* Brief *
From the line containing "camera: 25 degrees left, 0 degrees up" down to the line containing "(104, 423) = (332, 119): turquoise" in the records below, reproduce every line exactly, ends included, and omit all others.

* Coordinate-based object records *
══════════

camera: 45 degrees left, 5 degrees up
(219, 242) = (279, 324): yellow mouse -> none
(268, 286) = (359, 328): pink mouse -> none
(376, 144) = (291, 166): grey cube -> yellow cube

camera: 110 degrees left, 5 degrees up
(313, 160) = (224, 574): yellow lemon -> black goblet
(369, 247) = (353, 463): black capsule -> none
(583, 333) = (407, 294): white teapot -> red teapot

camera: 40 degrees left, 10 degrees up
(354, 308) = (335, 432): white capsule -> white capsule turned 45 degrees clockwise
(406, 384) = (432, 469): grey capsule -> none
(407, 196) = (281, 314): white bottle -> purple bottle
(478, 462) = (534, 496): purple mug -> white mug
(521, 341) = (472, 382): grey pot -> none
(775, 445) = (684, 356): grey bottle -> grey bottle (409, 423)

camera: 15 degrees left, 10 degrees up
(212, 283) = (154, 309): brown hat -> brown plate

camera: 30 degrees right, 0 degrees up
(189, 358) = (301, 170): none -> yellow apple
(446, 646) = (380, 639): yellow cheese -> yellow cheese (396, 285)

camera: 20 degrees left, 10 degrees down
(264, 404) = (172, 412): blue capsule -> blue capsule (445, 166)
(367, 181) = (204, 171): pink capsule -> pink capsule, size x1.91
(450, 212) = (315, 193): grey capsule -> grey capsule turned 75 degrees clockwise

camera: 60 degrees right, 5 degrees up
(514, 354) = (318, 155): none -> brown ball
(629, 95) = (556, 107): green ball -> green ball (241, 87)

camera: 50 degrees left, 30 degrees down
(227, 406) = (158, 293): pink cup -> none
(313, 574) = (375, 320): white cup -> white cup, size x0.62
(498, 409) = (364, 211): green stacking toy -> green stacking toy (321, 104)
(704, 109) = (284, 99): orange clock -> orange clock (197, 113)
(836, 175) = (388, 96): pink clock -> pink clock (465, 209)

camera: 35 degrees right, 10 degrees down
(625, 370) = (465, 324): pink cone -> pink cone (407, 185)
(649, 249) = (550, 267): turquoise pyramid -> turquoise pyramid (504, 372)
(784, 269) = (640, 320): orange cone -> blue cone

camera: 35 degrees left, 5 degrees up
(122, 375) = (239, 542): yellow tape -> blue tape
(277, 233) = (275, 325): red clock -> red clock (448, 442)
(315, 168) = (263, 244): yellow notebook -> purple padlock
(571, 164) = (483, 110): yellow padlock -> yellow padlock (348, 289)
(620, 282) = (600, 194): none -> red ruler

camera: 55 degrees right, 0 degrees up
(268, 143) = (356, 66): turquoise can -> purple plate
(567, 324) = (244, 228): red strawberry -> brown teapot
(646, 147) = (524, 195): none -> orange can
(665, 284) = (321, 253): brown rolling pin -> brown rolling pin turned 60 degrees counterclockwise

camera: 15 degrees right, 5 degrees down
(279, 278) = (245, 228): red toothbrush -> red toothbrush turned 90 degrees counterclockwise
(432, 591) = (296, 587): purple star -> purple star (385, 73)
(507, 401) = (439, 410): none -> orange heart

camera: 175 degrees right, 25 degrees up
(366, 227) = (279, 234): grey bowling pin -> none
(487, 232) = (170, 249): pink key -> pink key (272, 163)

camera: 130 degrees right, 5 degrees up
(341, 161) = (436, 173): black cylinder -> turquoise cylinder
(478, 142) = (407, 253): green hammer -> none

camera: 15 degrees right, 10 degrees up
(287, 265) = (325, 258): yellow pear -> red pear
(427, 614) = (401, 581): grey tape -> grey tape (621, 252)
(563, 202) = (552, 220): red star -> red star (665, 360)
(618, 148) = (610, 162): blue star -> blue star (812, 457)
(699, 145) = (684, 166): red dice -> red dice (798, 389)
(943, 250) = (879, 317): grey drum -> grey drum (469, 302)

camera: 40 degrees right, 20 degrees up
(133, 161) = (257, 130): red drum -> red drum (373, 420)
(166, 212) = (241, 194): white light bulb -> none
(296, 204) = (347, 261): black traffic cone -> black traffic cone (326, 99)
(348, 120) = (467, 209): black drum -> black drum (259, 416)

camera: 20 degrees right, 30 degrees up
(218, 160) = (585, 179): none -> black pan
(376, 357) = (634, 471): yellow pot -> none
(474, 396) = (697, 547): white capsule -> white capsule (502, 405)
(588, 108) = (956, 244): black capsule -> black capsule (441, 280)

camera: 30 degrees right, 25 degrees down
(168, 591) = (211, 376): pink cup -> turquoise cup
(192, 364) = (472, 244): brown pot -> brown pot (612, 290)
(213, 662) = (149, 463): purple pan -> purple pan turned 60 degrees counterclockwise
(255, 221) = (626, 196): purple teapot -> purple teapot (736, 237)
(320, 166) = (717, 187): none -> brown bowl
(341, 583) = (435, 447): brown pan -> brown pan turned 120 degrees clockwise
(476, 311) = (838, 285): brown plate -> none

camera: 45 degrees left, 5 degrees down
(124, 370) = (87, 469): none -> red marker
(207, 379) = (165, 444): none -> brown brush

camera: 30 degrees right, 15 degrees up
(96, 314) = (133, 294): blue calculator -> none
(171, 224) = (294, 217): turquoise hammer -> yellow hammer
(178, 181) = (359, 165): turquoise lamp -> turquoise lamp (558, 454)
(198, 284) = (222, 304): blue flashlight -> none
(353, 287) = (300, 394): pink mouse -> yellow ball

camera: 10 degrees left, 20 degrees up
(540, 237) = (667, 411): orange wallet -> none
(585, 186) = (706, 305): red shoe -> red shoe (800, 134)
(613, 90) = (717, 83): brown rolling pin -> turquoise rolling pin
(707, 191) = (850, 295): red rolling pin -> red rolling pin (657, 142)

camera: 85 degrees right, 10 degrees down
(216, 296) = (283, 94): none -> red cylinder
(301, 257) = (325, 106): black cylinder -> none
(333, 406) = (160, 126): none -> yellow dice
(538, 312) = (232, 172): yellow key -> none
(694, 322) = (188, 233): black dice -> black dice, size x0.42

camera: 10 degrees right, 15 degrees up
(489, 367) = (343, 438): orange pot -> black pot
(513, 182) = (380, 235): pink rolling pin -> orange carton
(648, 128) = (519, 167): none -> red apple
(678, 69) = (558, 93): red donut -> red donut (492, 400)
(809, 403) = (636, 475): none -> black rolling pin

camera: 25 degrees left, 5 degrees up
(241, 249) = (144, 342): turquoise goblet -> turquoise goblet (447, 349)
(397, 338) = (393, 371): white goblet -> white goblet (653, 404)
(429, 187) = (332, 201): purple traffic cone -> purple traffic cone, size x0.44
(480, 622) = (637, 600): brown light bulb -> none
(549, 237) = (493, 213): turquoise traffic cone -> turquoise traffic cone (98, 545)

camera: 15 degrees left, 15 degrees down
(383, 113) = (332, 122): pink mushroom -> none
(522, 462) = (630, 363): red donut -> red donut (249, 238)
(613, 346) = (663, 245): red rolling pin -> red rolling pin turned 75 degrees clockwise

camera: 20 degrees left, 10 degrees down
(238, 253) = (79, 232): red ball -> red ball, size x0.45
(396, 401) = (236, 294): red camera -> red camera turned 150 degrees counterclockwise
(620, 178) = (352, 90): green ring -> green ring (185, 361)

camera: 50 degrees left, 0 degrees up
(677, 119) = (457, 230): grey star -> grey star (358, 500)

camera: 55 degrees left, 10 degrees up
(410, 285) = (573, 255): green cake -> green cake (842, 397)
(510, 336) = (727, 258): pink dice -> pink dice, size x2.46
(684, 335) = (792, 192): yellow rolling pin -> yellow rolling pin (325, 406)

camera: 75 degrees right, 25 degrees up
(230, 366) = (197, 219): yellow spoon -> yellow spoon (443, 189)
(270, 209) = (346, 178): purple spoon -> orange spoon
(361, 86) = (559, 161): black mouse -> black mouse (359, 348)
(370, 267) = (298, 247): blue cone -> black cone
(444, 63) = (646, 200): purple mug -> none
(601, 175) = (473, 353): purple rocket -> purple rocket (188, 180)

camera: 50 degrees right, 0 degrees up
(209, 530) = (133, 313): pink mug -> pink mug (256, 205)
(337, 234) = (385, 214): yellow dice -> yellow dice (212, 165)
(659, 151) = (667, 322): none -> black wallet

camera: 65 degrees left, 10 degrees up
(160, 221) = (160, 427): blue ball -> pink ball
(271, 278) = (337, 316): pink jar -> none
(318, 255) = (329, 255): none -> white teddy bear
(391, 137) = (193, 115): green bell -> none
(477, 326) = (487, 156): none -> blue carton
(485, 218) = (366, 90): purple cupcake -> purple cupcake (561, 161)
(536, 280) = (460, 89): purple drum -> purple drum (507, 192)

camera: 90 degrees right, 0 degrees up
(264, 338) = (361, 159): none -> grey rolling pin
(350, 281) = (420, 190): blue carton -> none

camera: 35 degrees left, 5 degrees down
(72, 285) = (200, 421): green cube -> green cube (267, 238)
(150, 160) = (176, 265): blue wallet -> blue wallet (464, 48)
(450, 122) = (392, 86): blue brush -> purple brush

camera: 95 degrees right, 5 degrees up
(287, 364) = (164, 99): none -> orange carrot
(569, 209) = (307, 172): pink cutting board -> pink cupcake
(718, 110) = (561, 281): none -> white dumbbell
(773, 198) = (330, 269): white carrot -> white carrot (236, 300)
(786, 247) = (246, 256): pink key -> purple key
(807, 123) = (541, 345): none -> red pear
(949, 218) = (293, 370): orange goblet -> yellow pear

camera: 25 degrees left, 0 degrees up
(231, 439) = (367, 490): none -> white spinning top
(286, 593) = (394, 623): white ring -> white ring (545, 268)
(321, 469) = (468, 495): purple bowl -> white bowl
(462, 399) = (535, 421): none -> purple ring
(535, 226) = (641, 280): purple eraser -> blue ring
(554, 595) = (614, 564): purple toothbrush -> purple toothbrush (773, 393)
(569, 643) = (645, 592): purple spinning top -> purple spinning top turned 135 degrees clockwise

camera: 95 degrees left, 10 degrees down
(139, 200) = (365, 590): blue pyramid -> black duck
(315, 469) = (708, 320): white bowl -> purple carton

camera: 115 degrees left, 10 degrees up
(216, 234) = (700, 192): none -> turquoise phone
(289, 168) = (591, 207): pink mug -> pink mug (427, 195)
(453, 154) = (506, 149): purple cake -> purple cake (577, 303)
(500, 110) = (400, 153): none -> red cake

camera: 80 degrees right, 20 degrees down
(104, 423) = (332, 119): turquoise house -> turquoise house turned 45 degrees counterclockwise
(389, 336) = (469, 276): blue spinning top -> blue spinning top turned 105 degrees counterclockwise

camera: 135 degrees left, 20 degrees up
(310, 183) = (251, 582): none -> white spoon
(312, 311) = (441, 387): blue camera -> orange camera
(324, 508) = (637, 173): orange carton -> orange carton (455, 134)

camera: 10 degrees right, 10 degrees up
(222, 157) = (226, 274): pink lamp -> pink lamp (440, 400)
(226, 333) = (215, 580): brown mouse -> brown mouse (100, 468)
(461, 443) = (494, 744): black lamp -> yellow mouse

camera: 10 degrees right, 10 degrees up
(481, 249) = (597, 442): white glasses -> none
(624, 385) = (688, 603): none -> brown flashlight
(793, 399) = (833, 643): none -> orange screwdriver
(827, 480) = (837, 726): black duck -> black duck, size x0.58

══════════

* Response area *
camera: 25 degrees left, 0 degrees up
(231, 439) = (367, 490): none -> white spinning top
(286, 593) = (394, 623): white ring -> white ring (545, 268)
(321, 469) = (468, 495): purple bowl -> white bowl
(462, 399) = (535, 421): none -> purple ring
(535, 226) = (641, 280): purple eraser -> blue ring
(554, 595) = (614, 564): purple toothbrush -> purple toothbrush (773, 393)
(569, 643) = (645, 592): purple spinning top -> purple spinning top turned 135 degrees clockwise

camera: 95 degrees left, 10 degrees down
(139, 200) = (365, 590): blue pyramid -> black duck
(315, 469) = (708, 320): white bowl -> purple carton

camera: 115 degrees left, 10 degrees up
(216, 234) = (700, 192): none -> turquoise phone
(289, 168) = (591, 207): pink mug -> pink mug (427, 195)
(453, 154) = (506, 149): purple cake -> purple cake (577, 303)
(500, 110) = (400, 153): none -> red cake

camera: 80 degrees right, 20 degrees down
(104, 423) = (332, 119): turquoise house -> turquoise house turned 45 degrees counterclockwise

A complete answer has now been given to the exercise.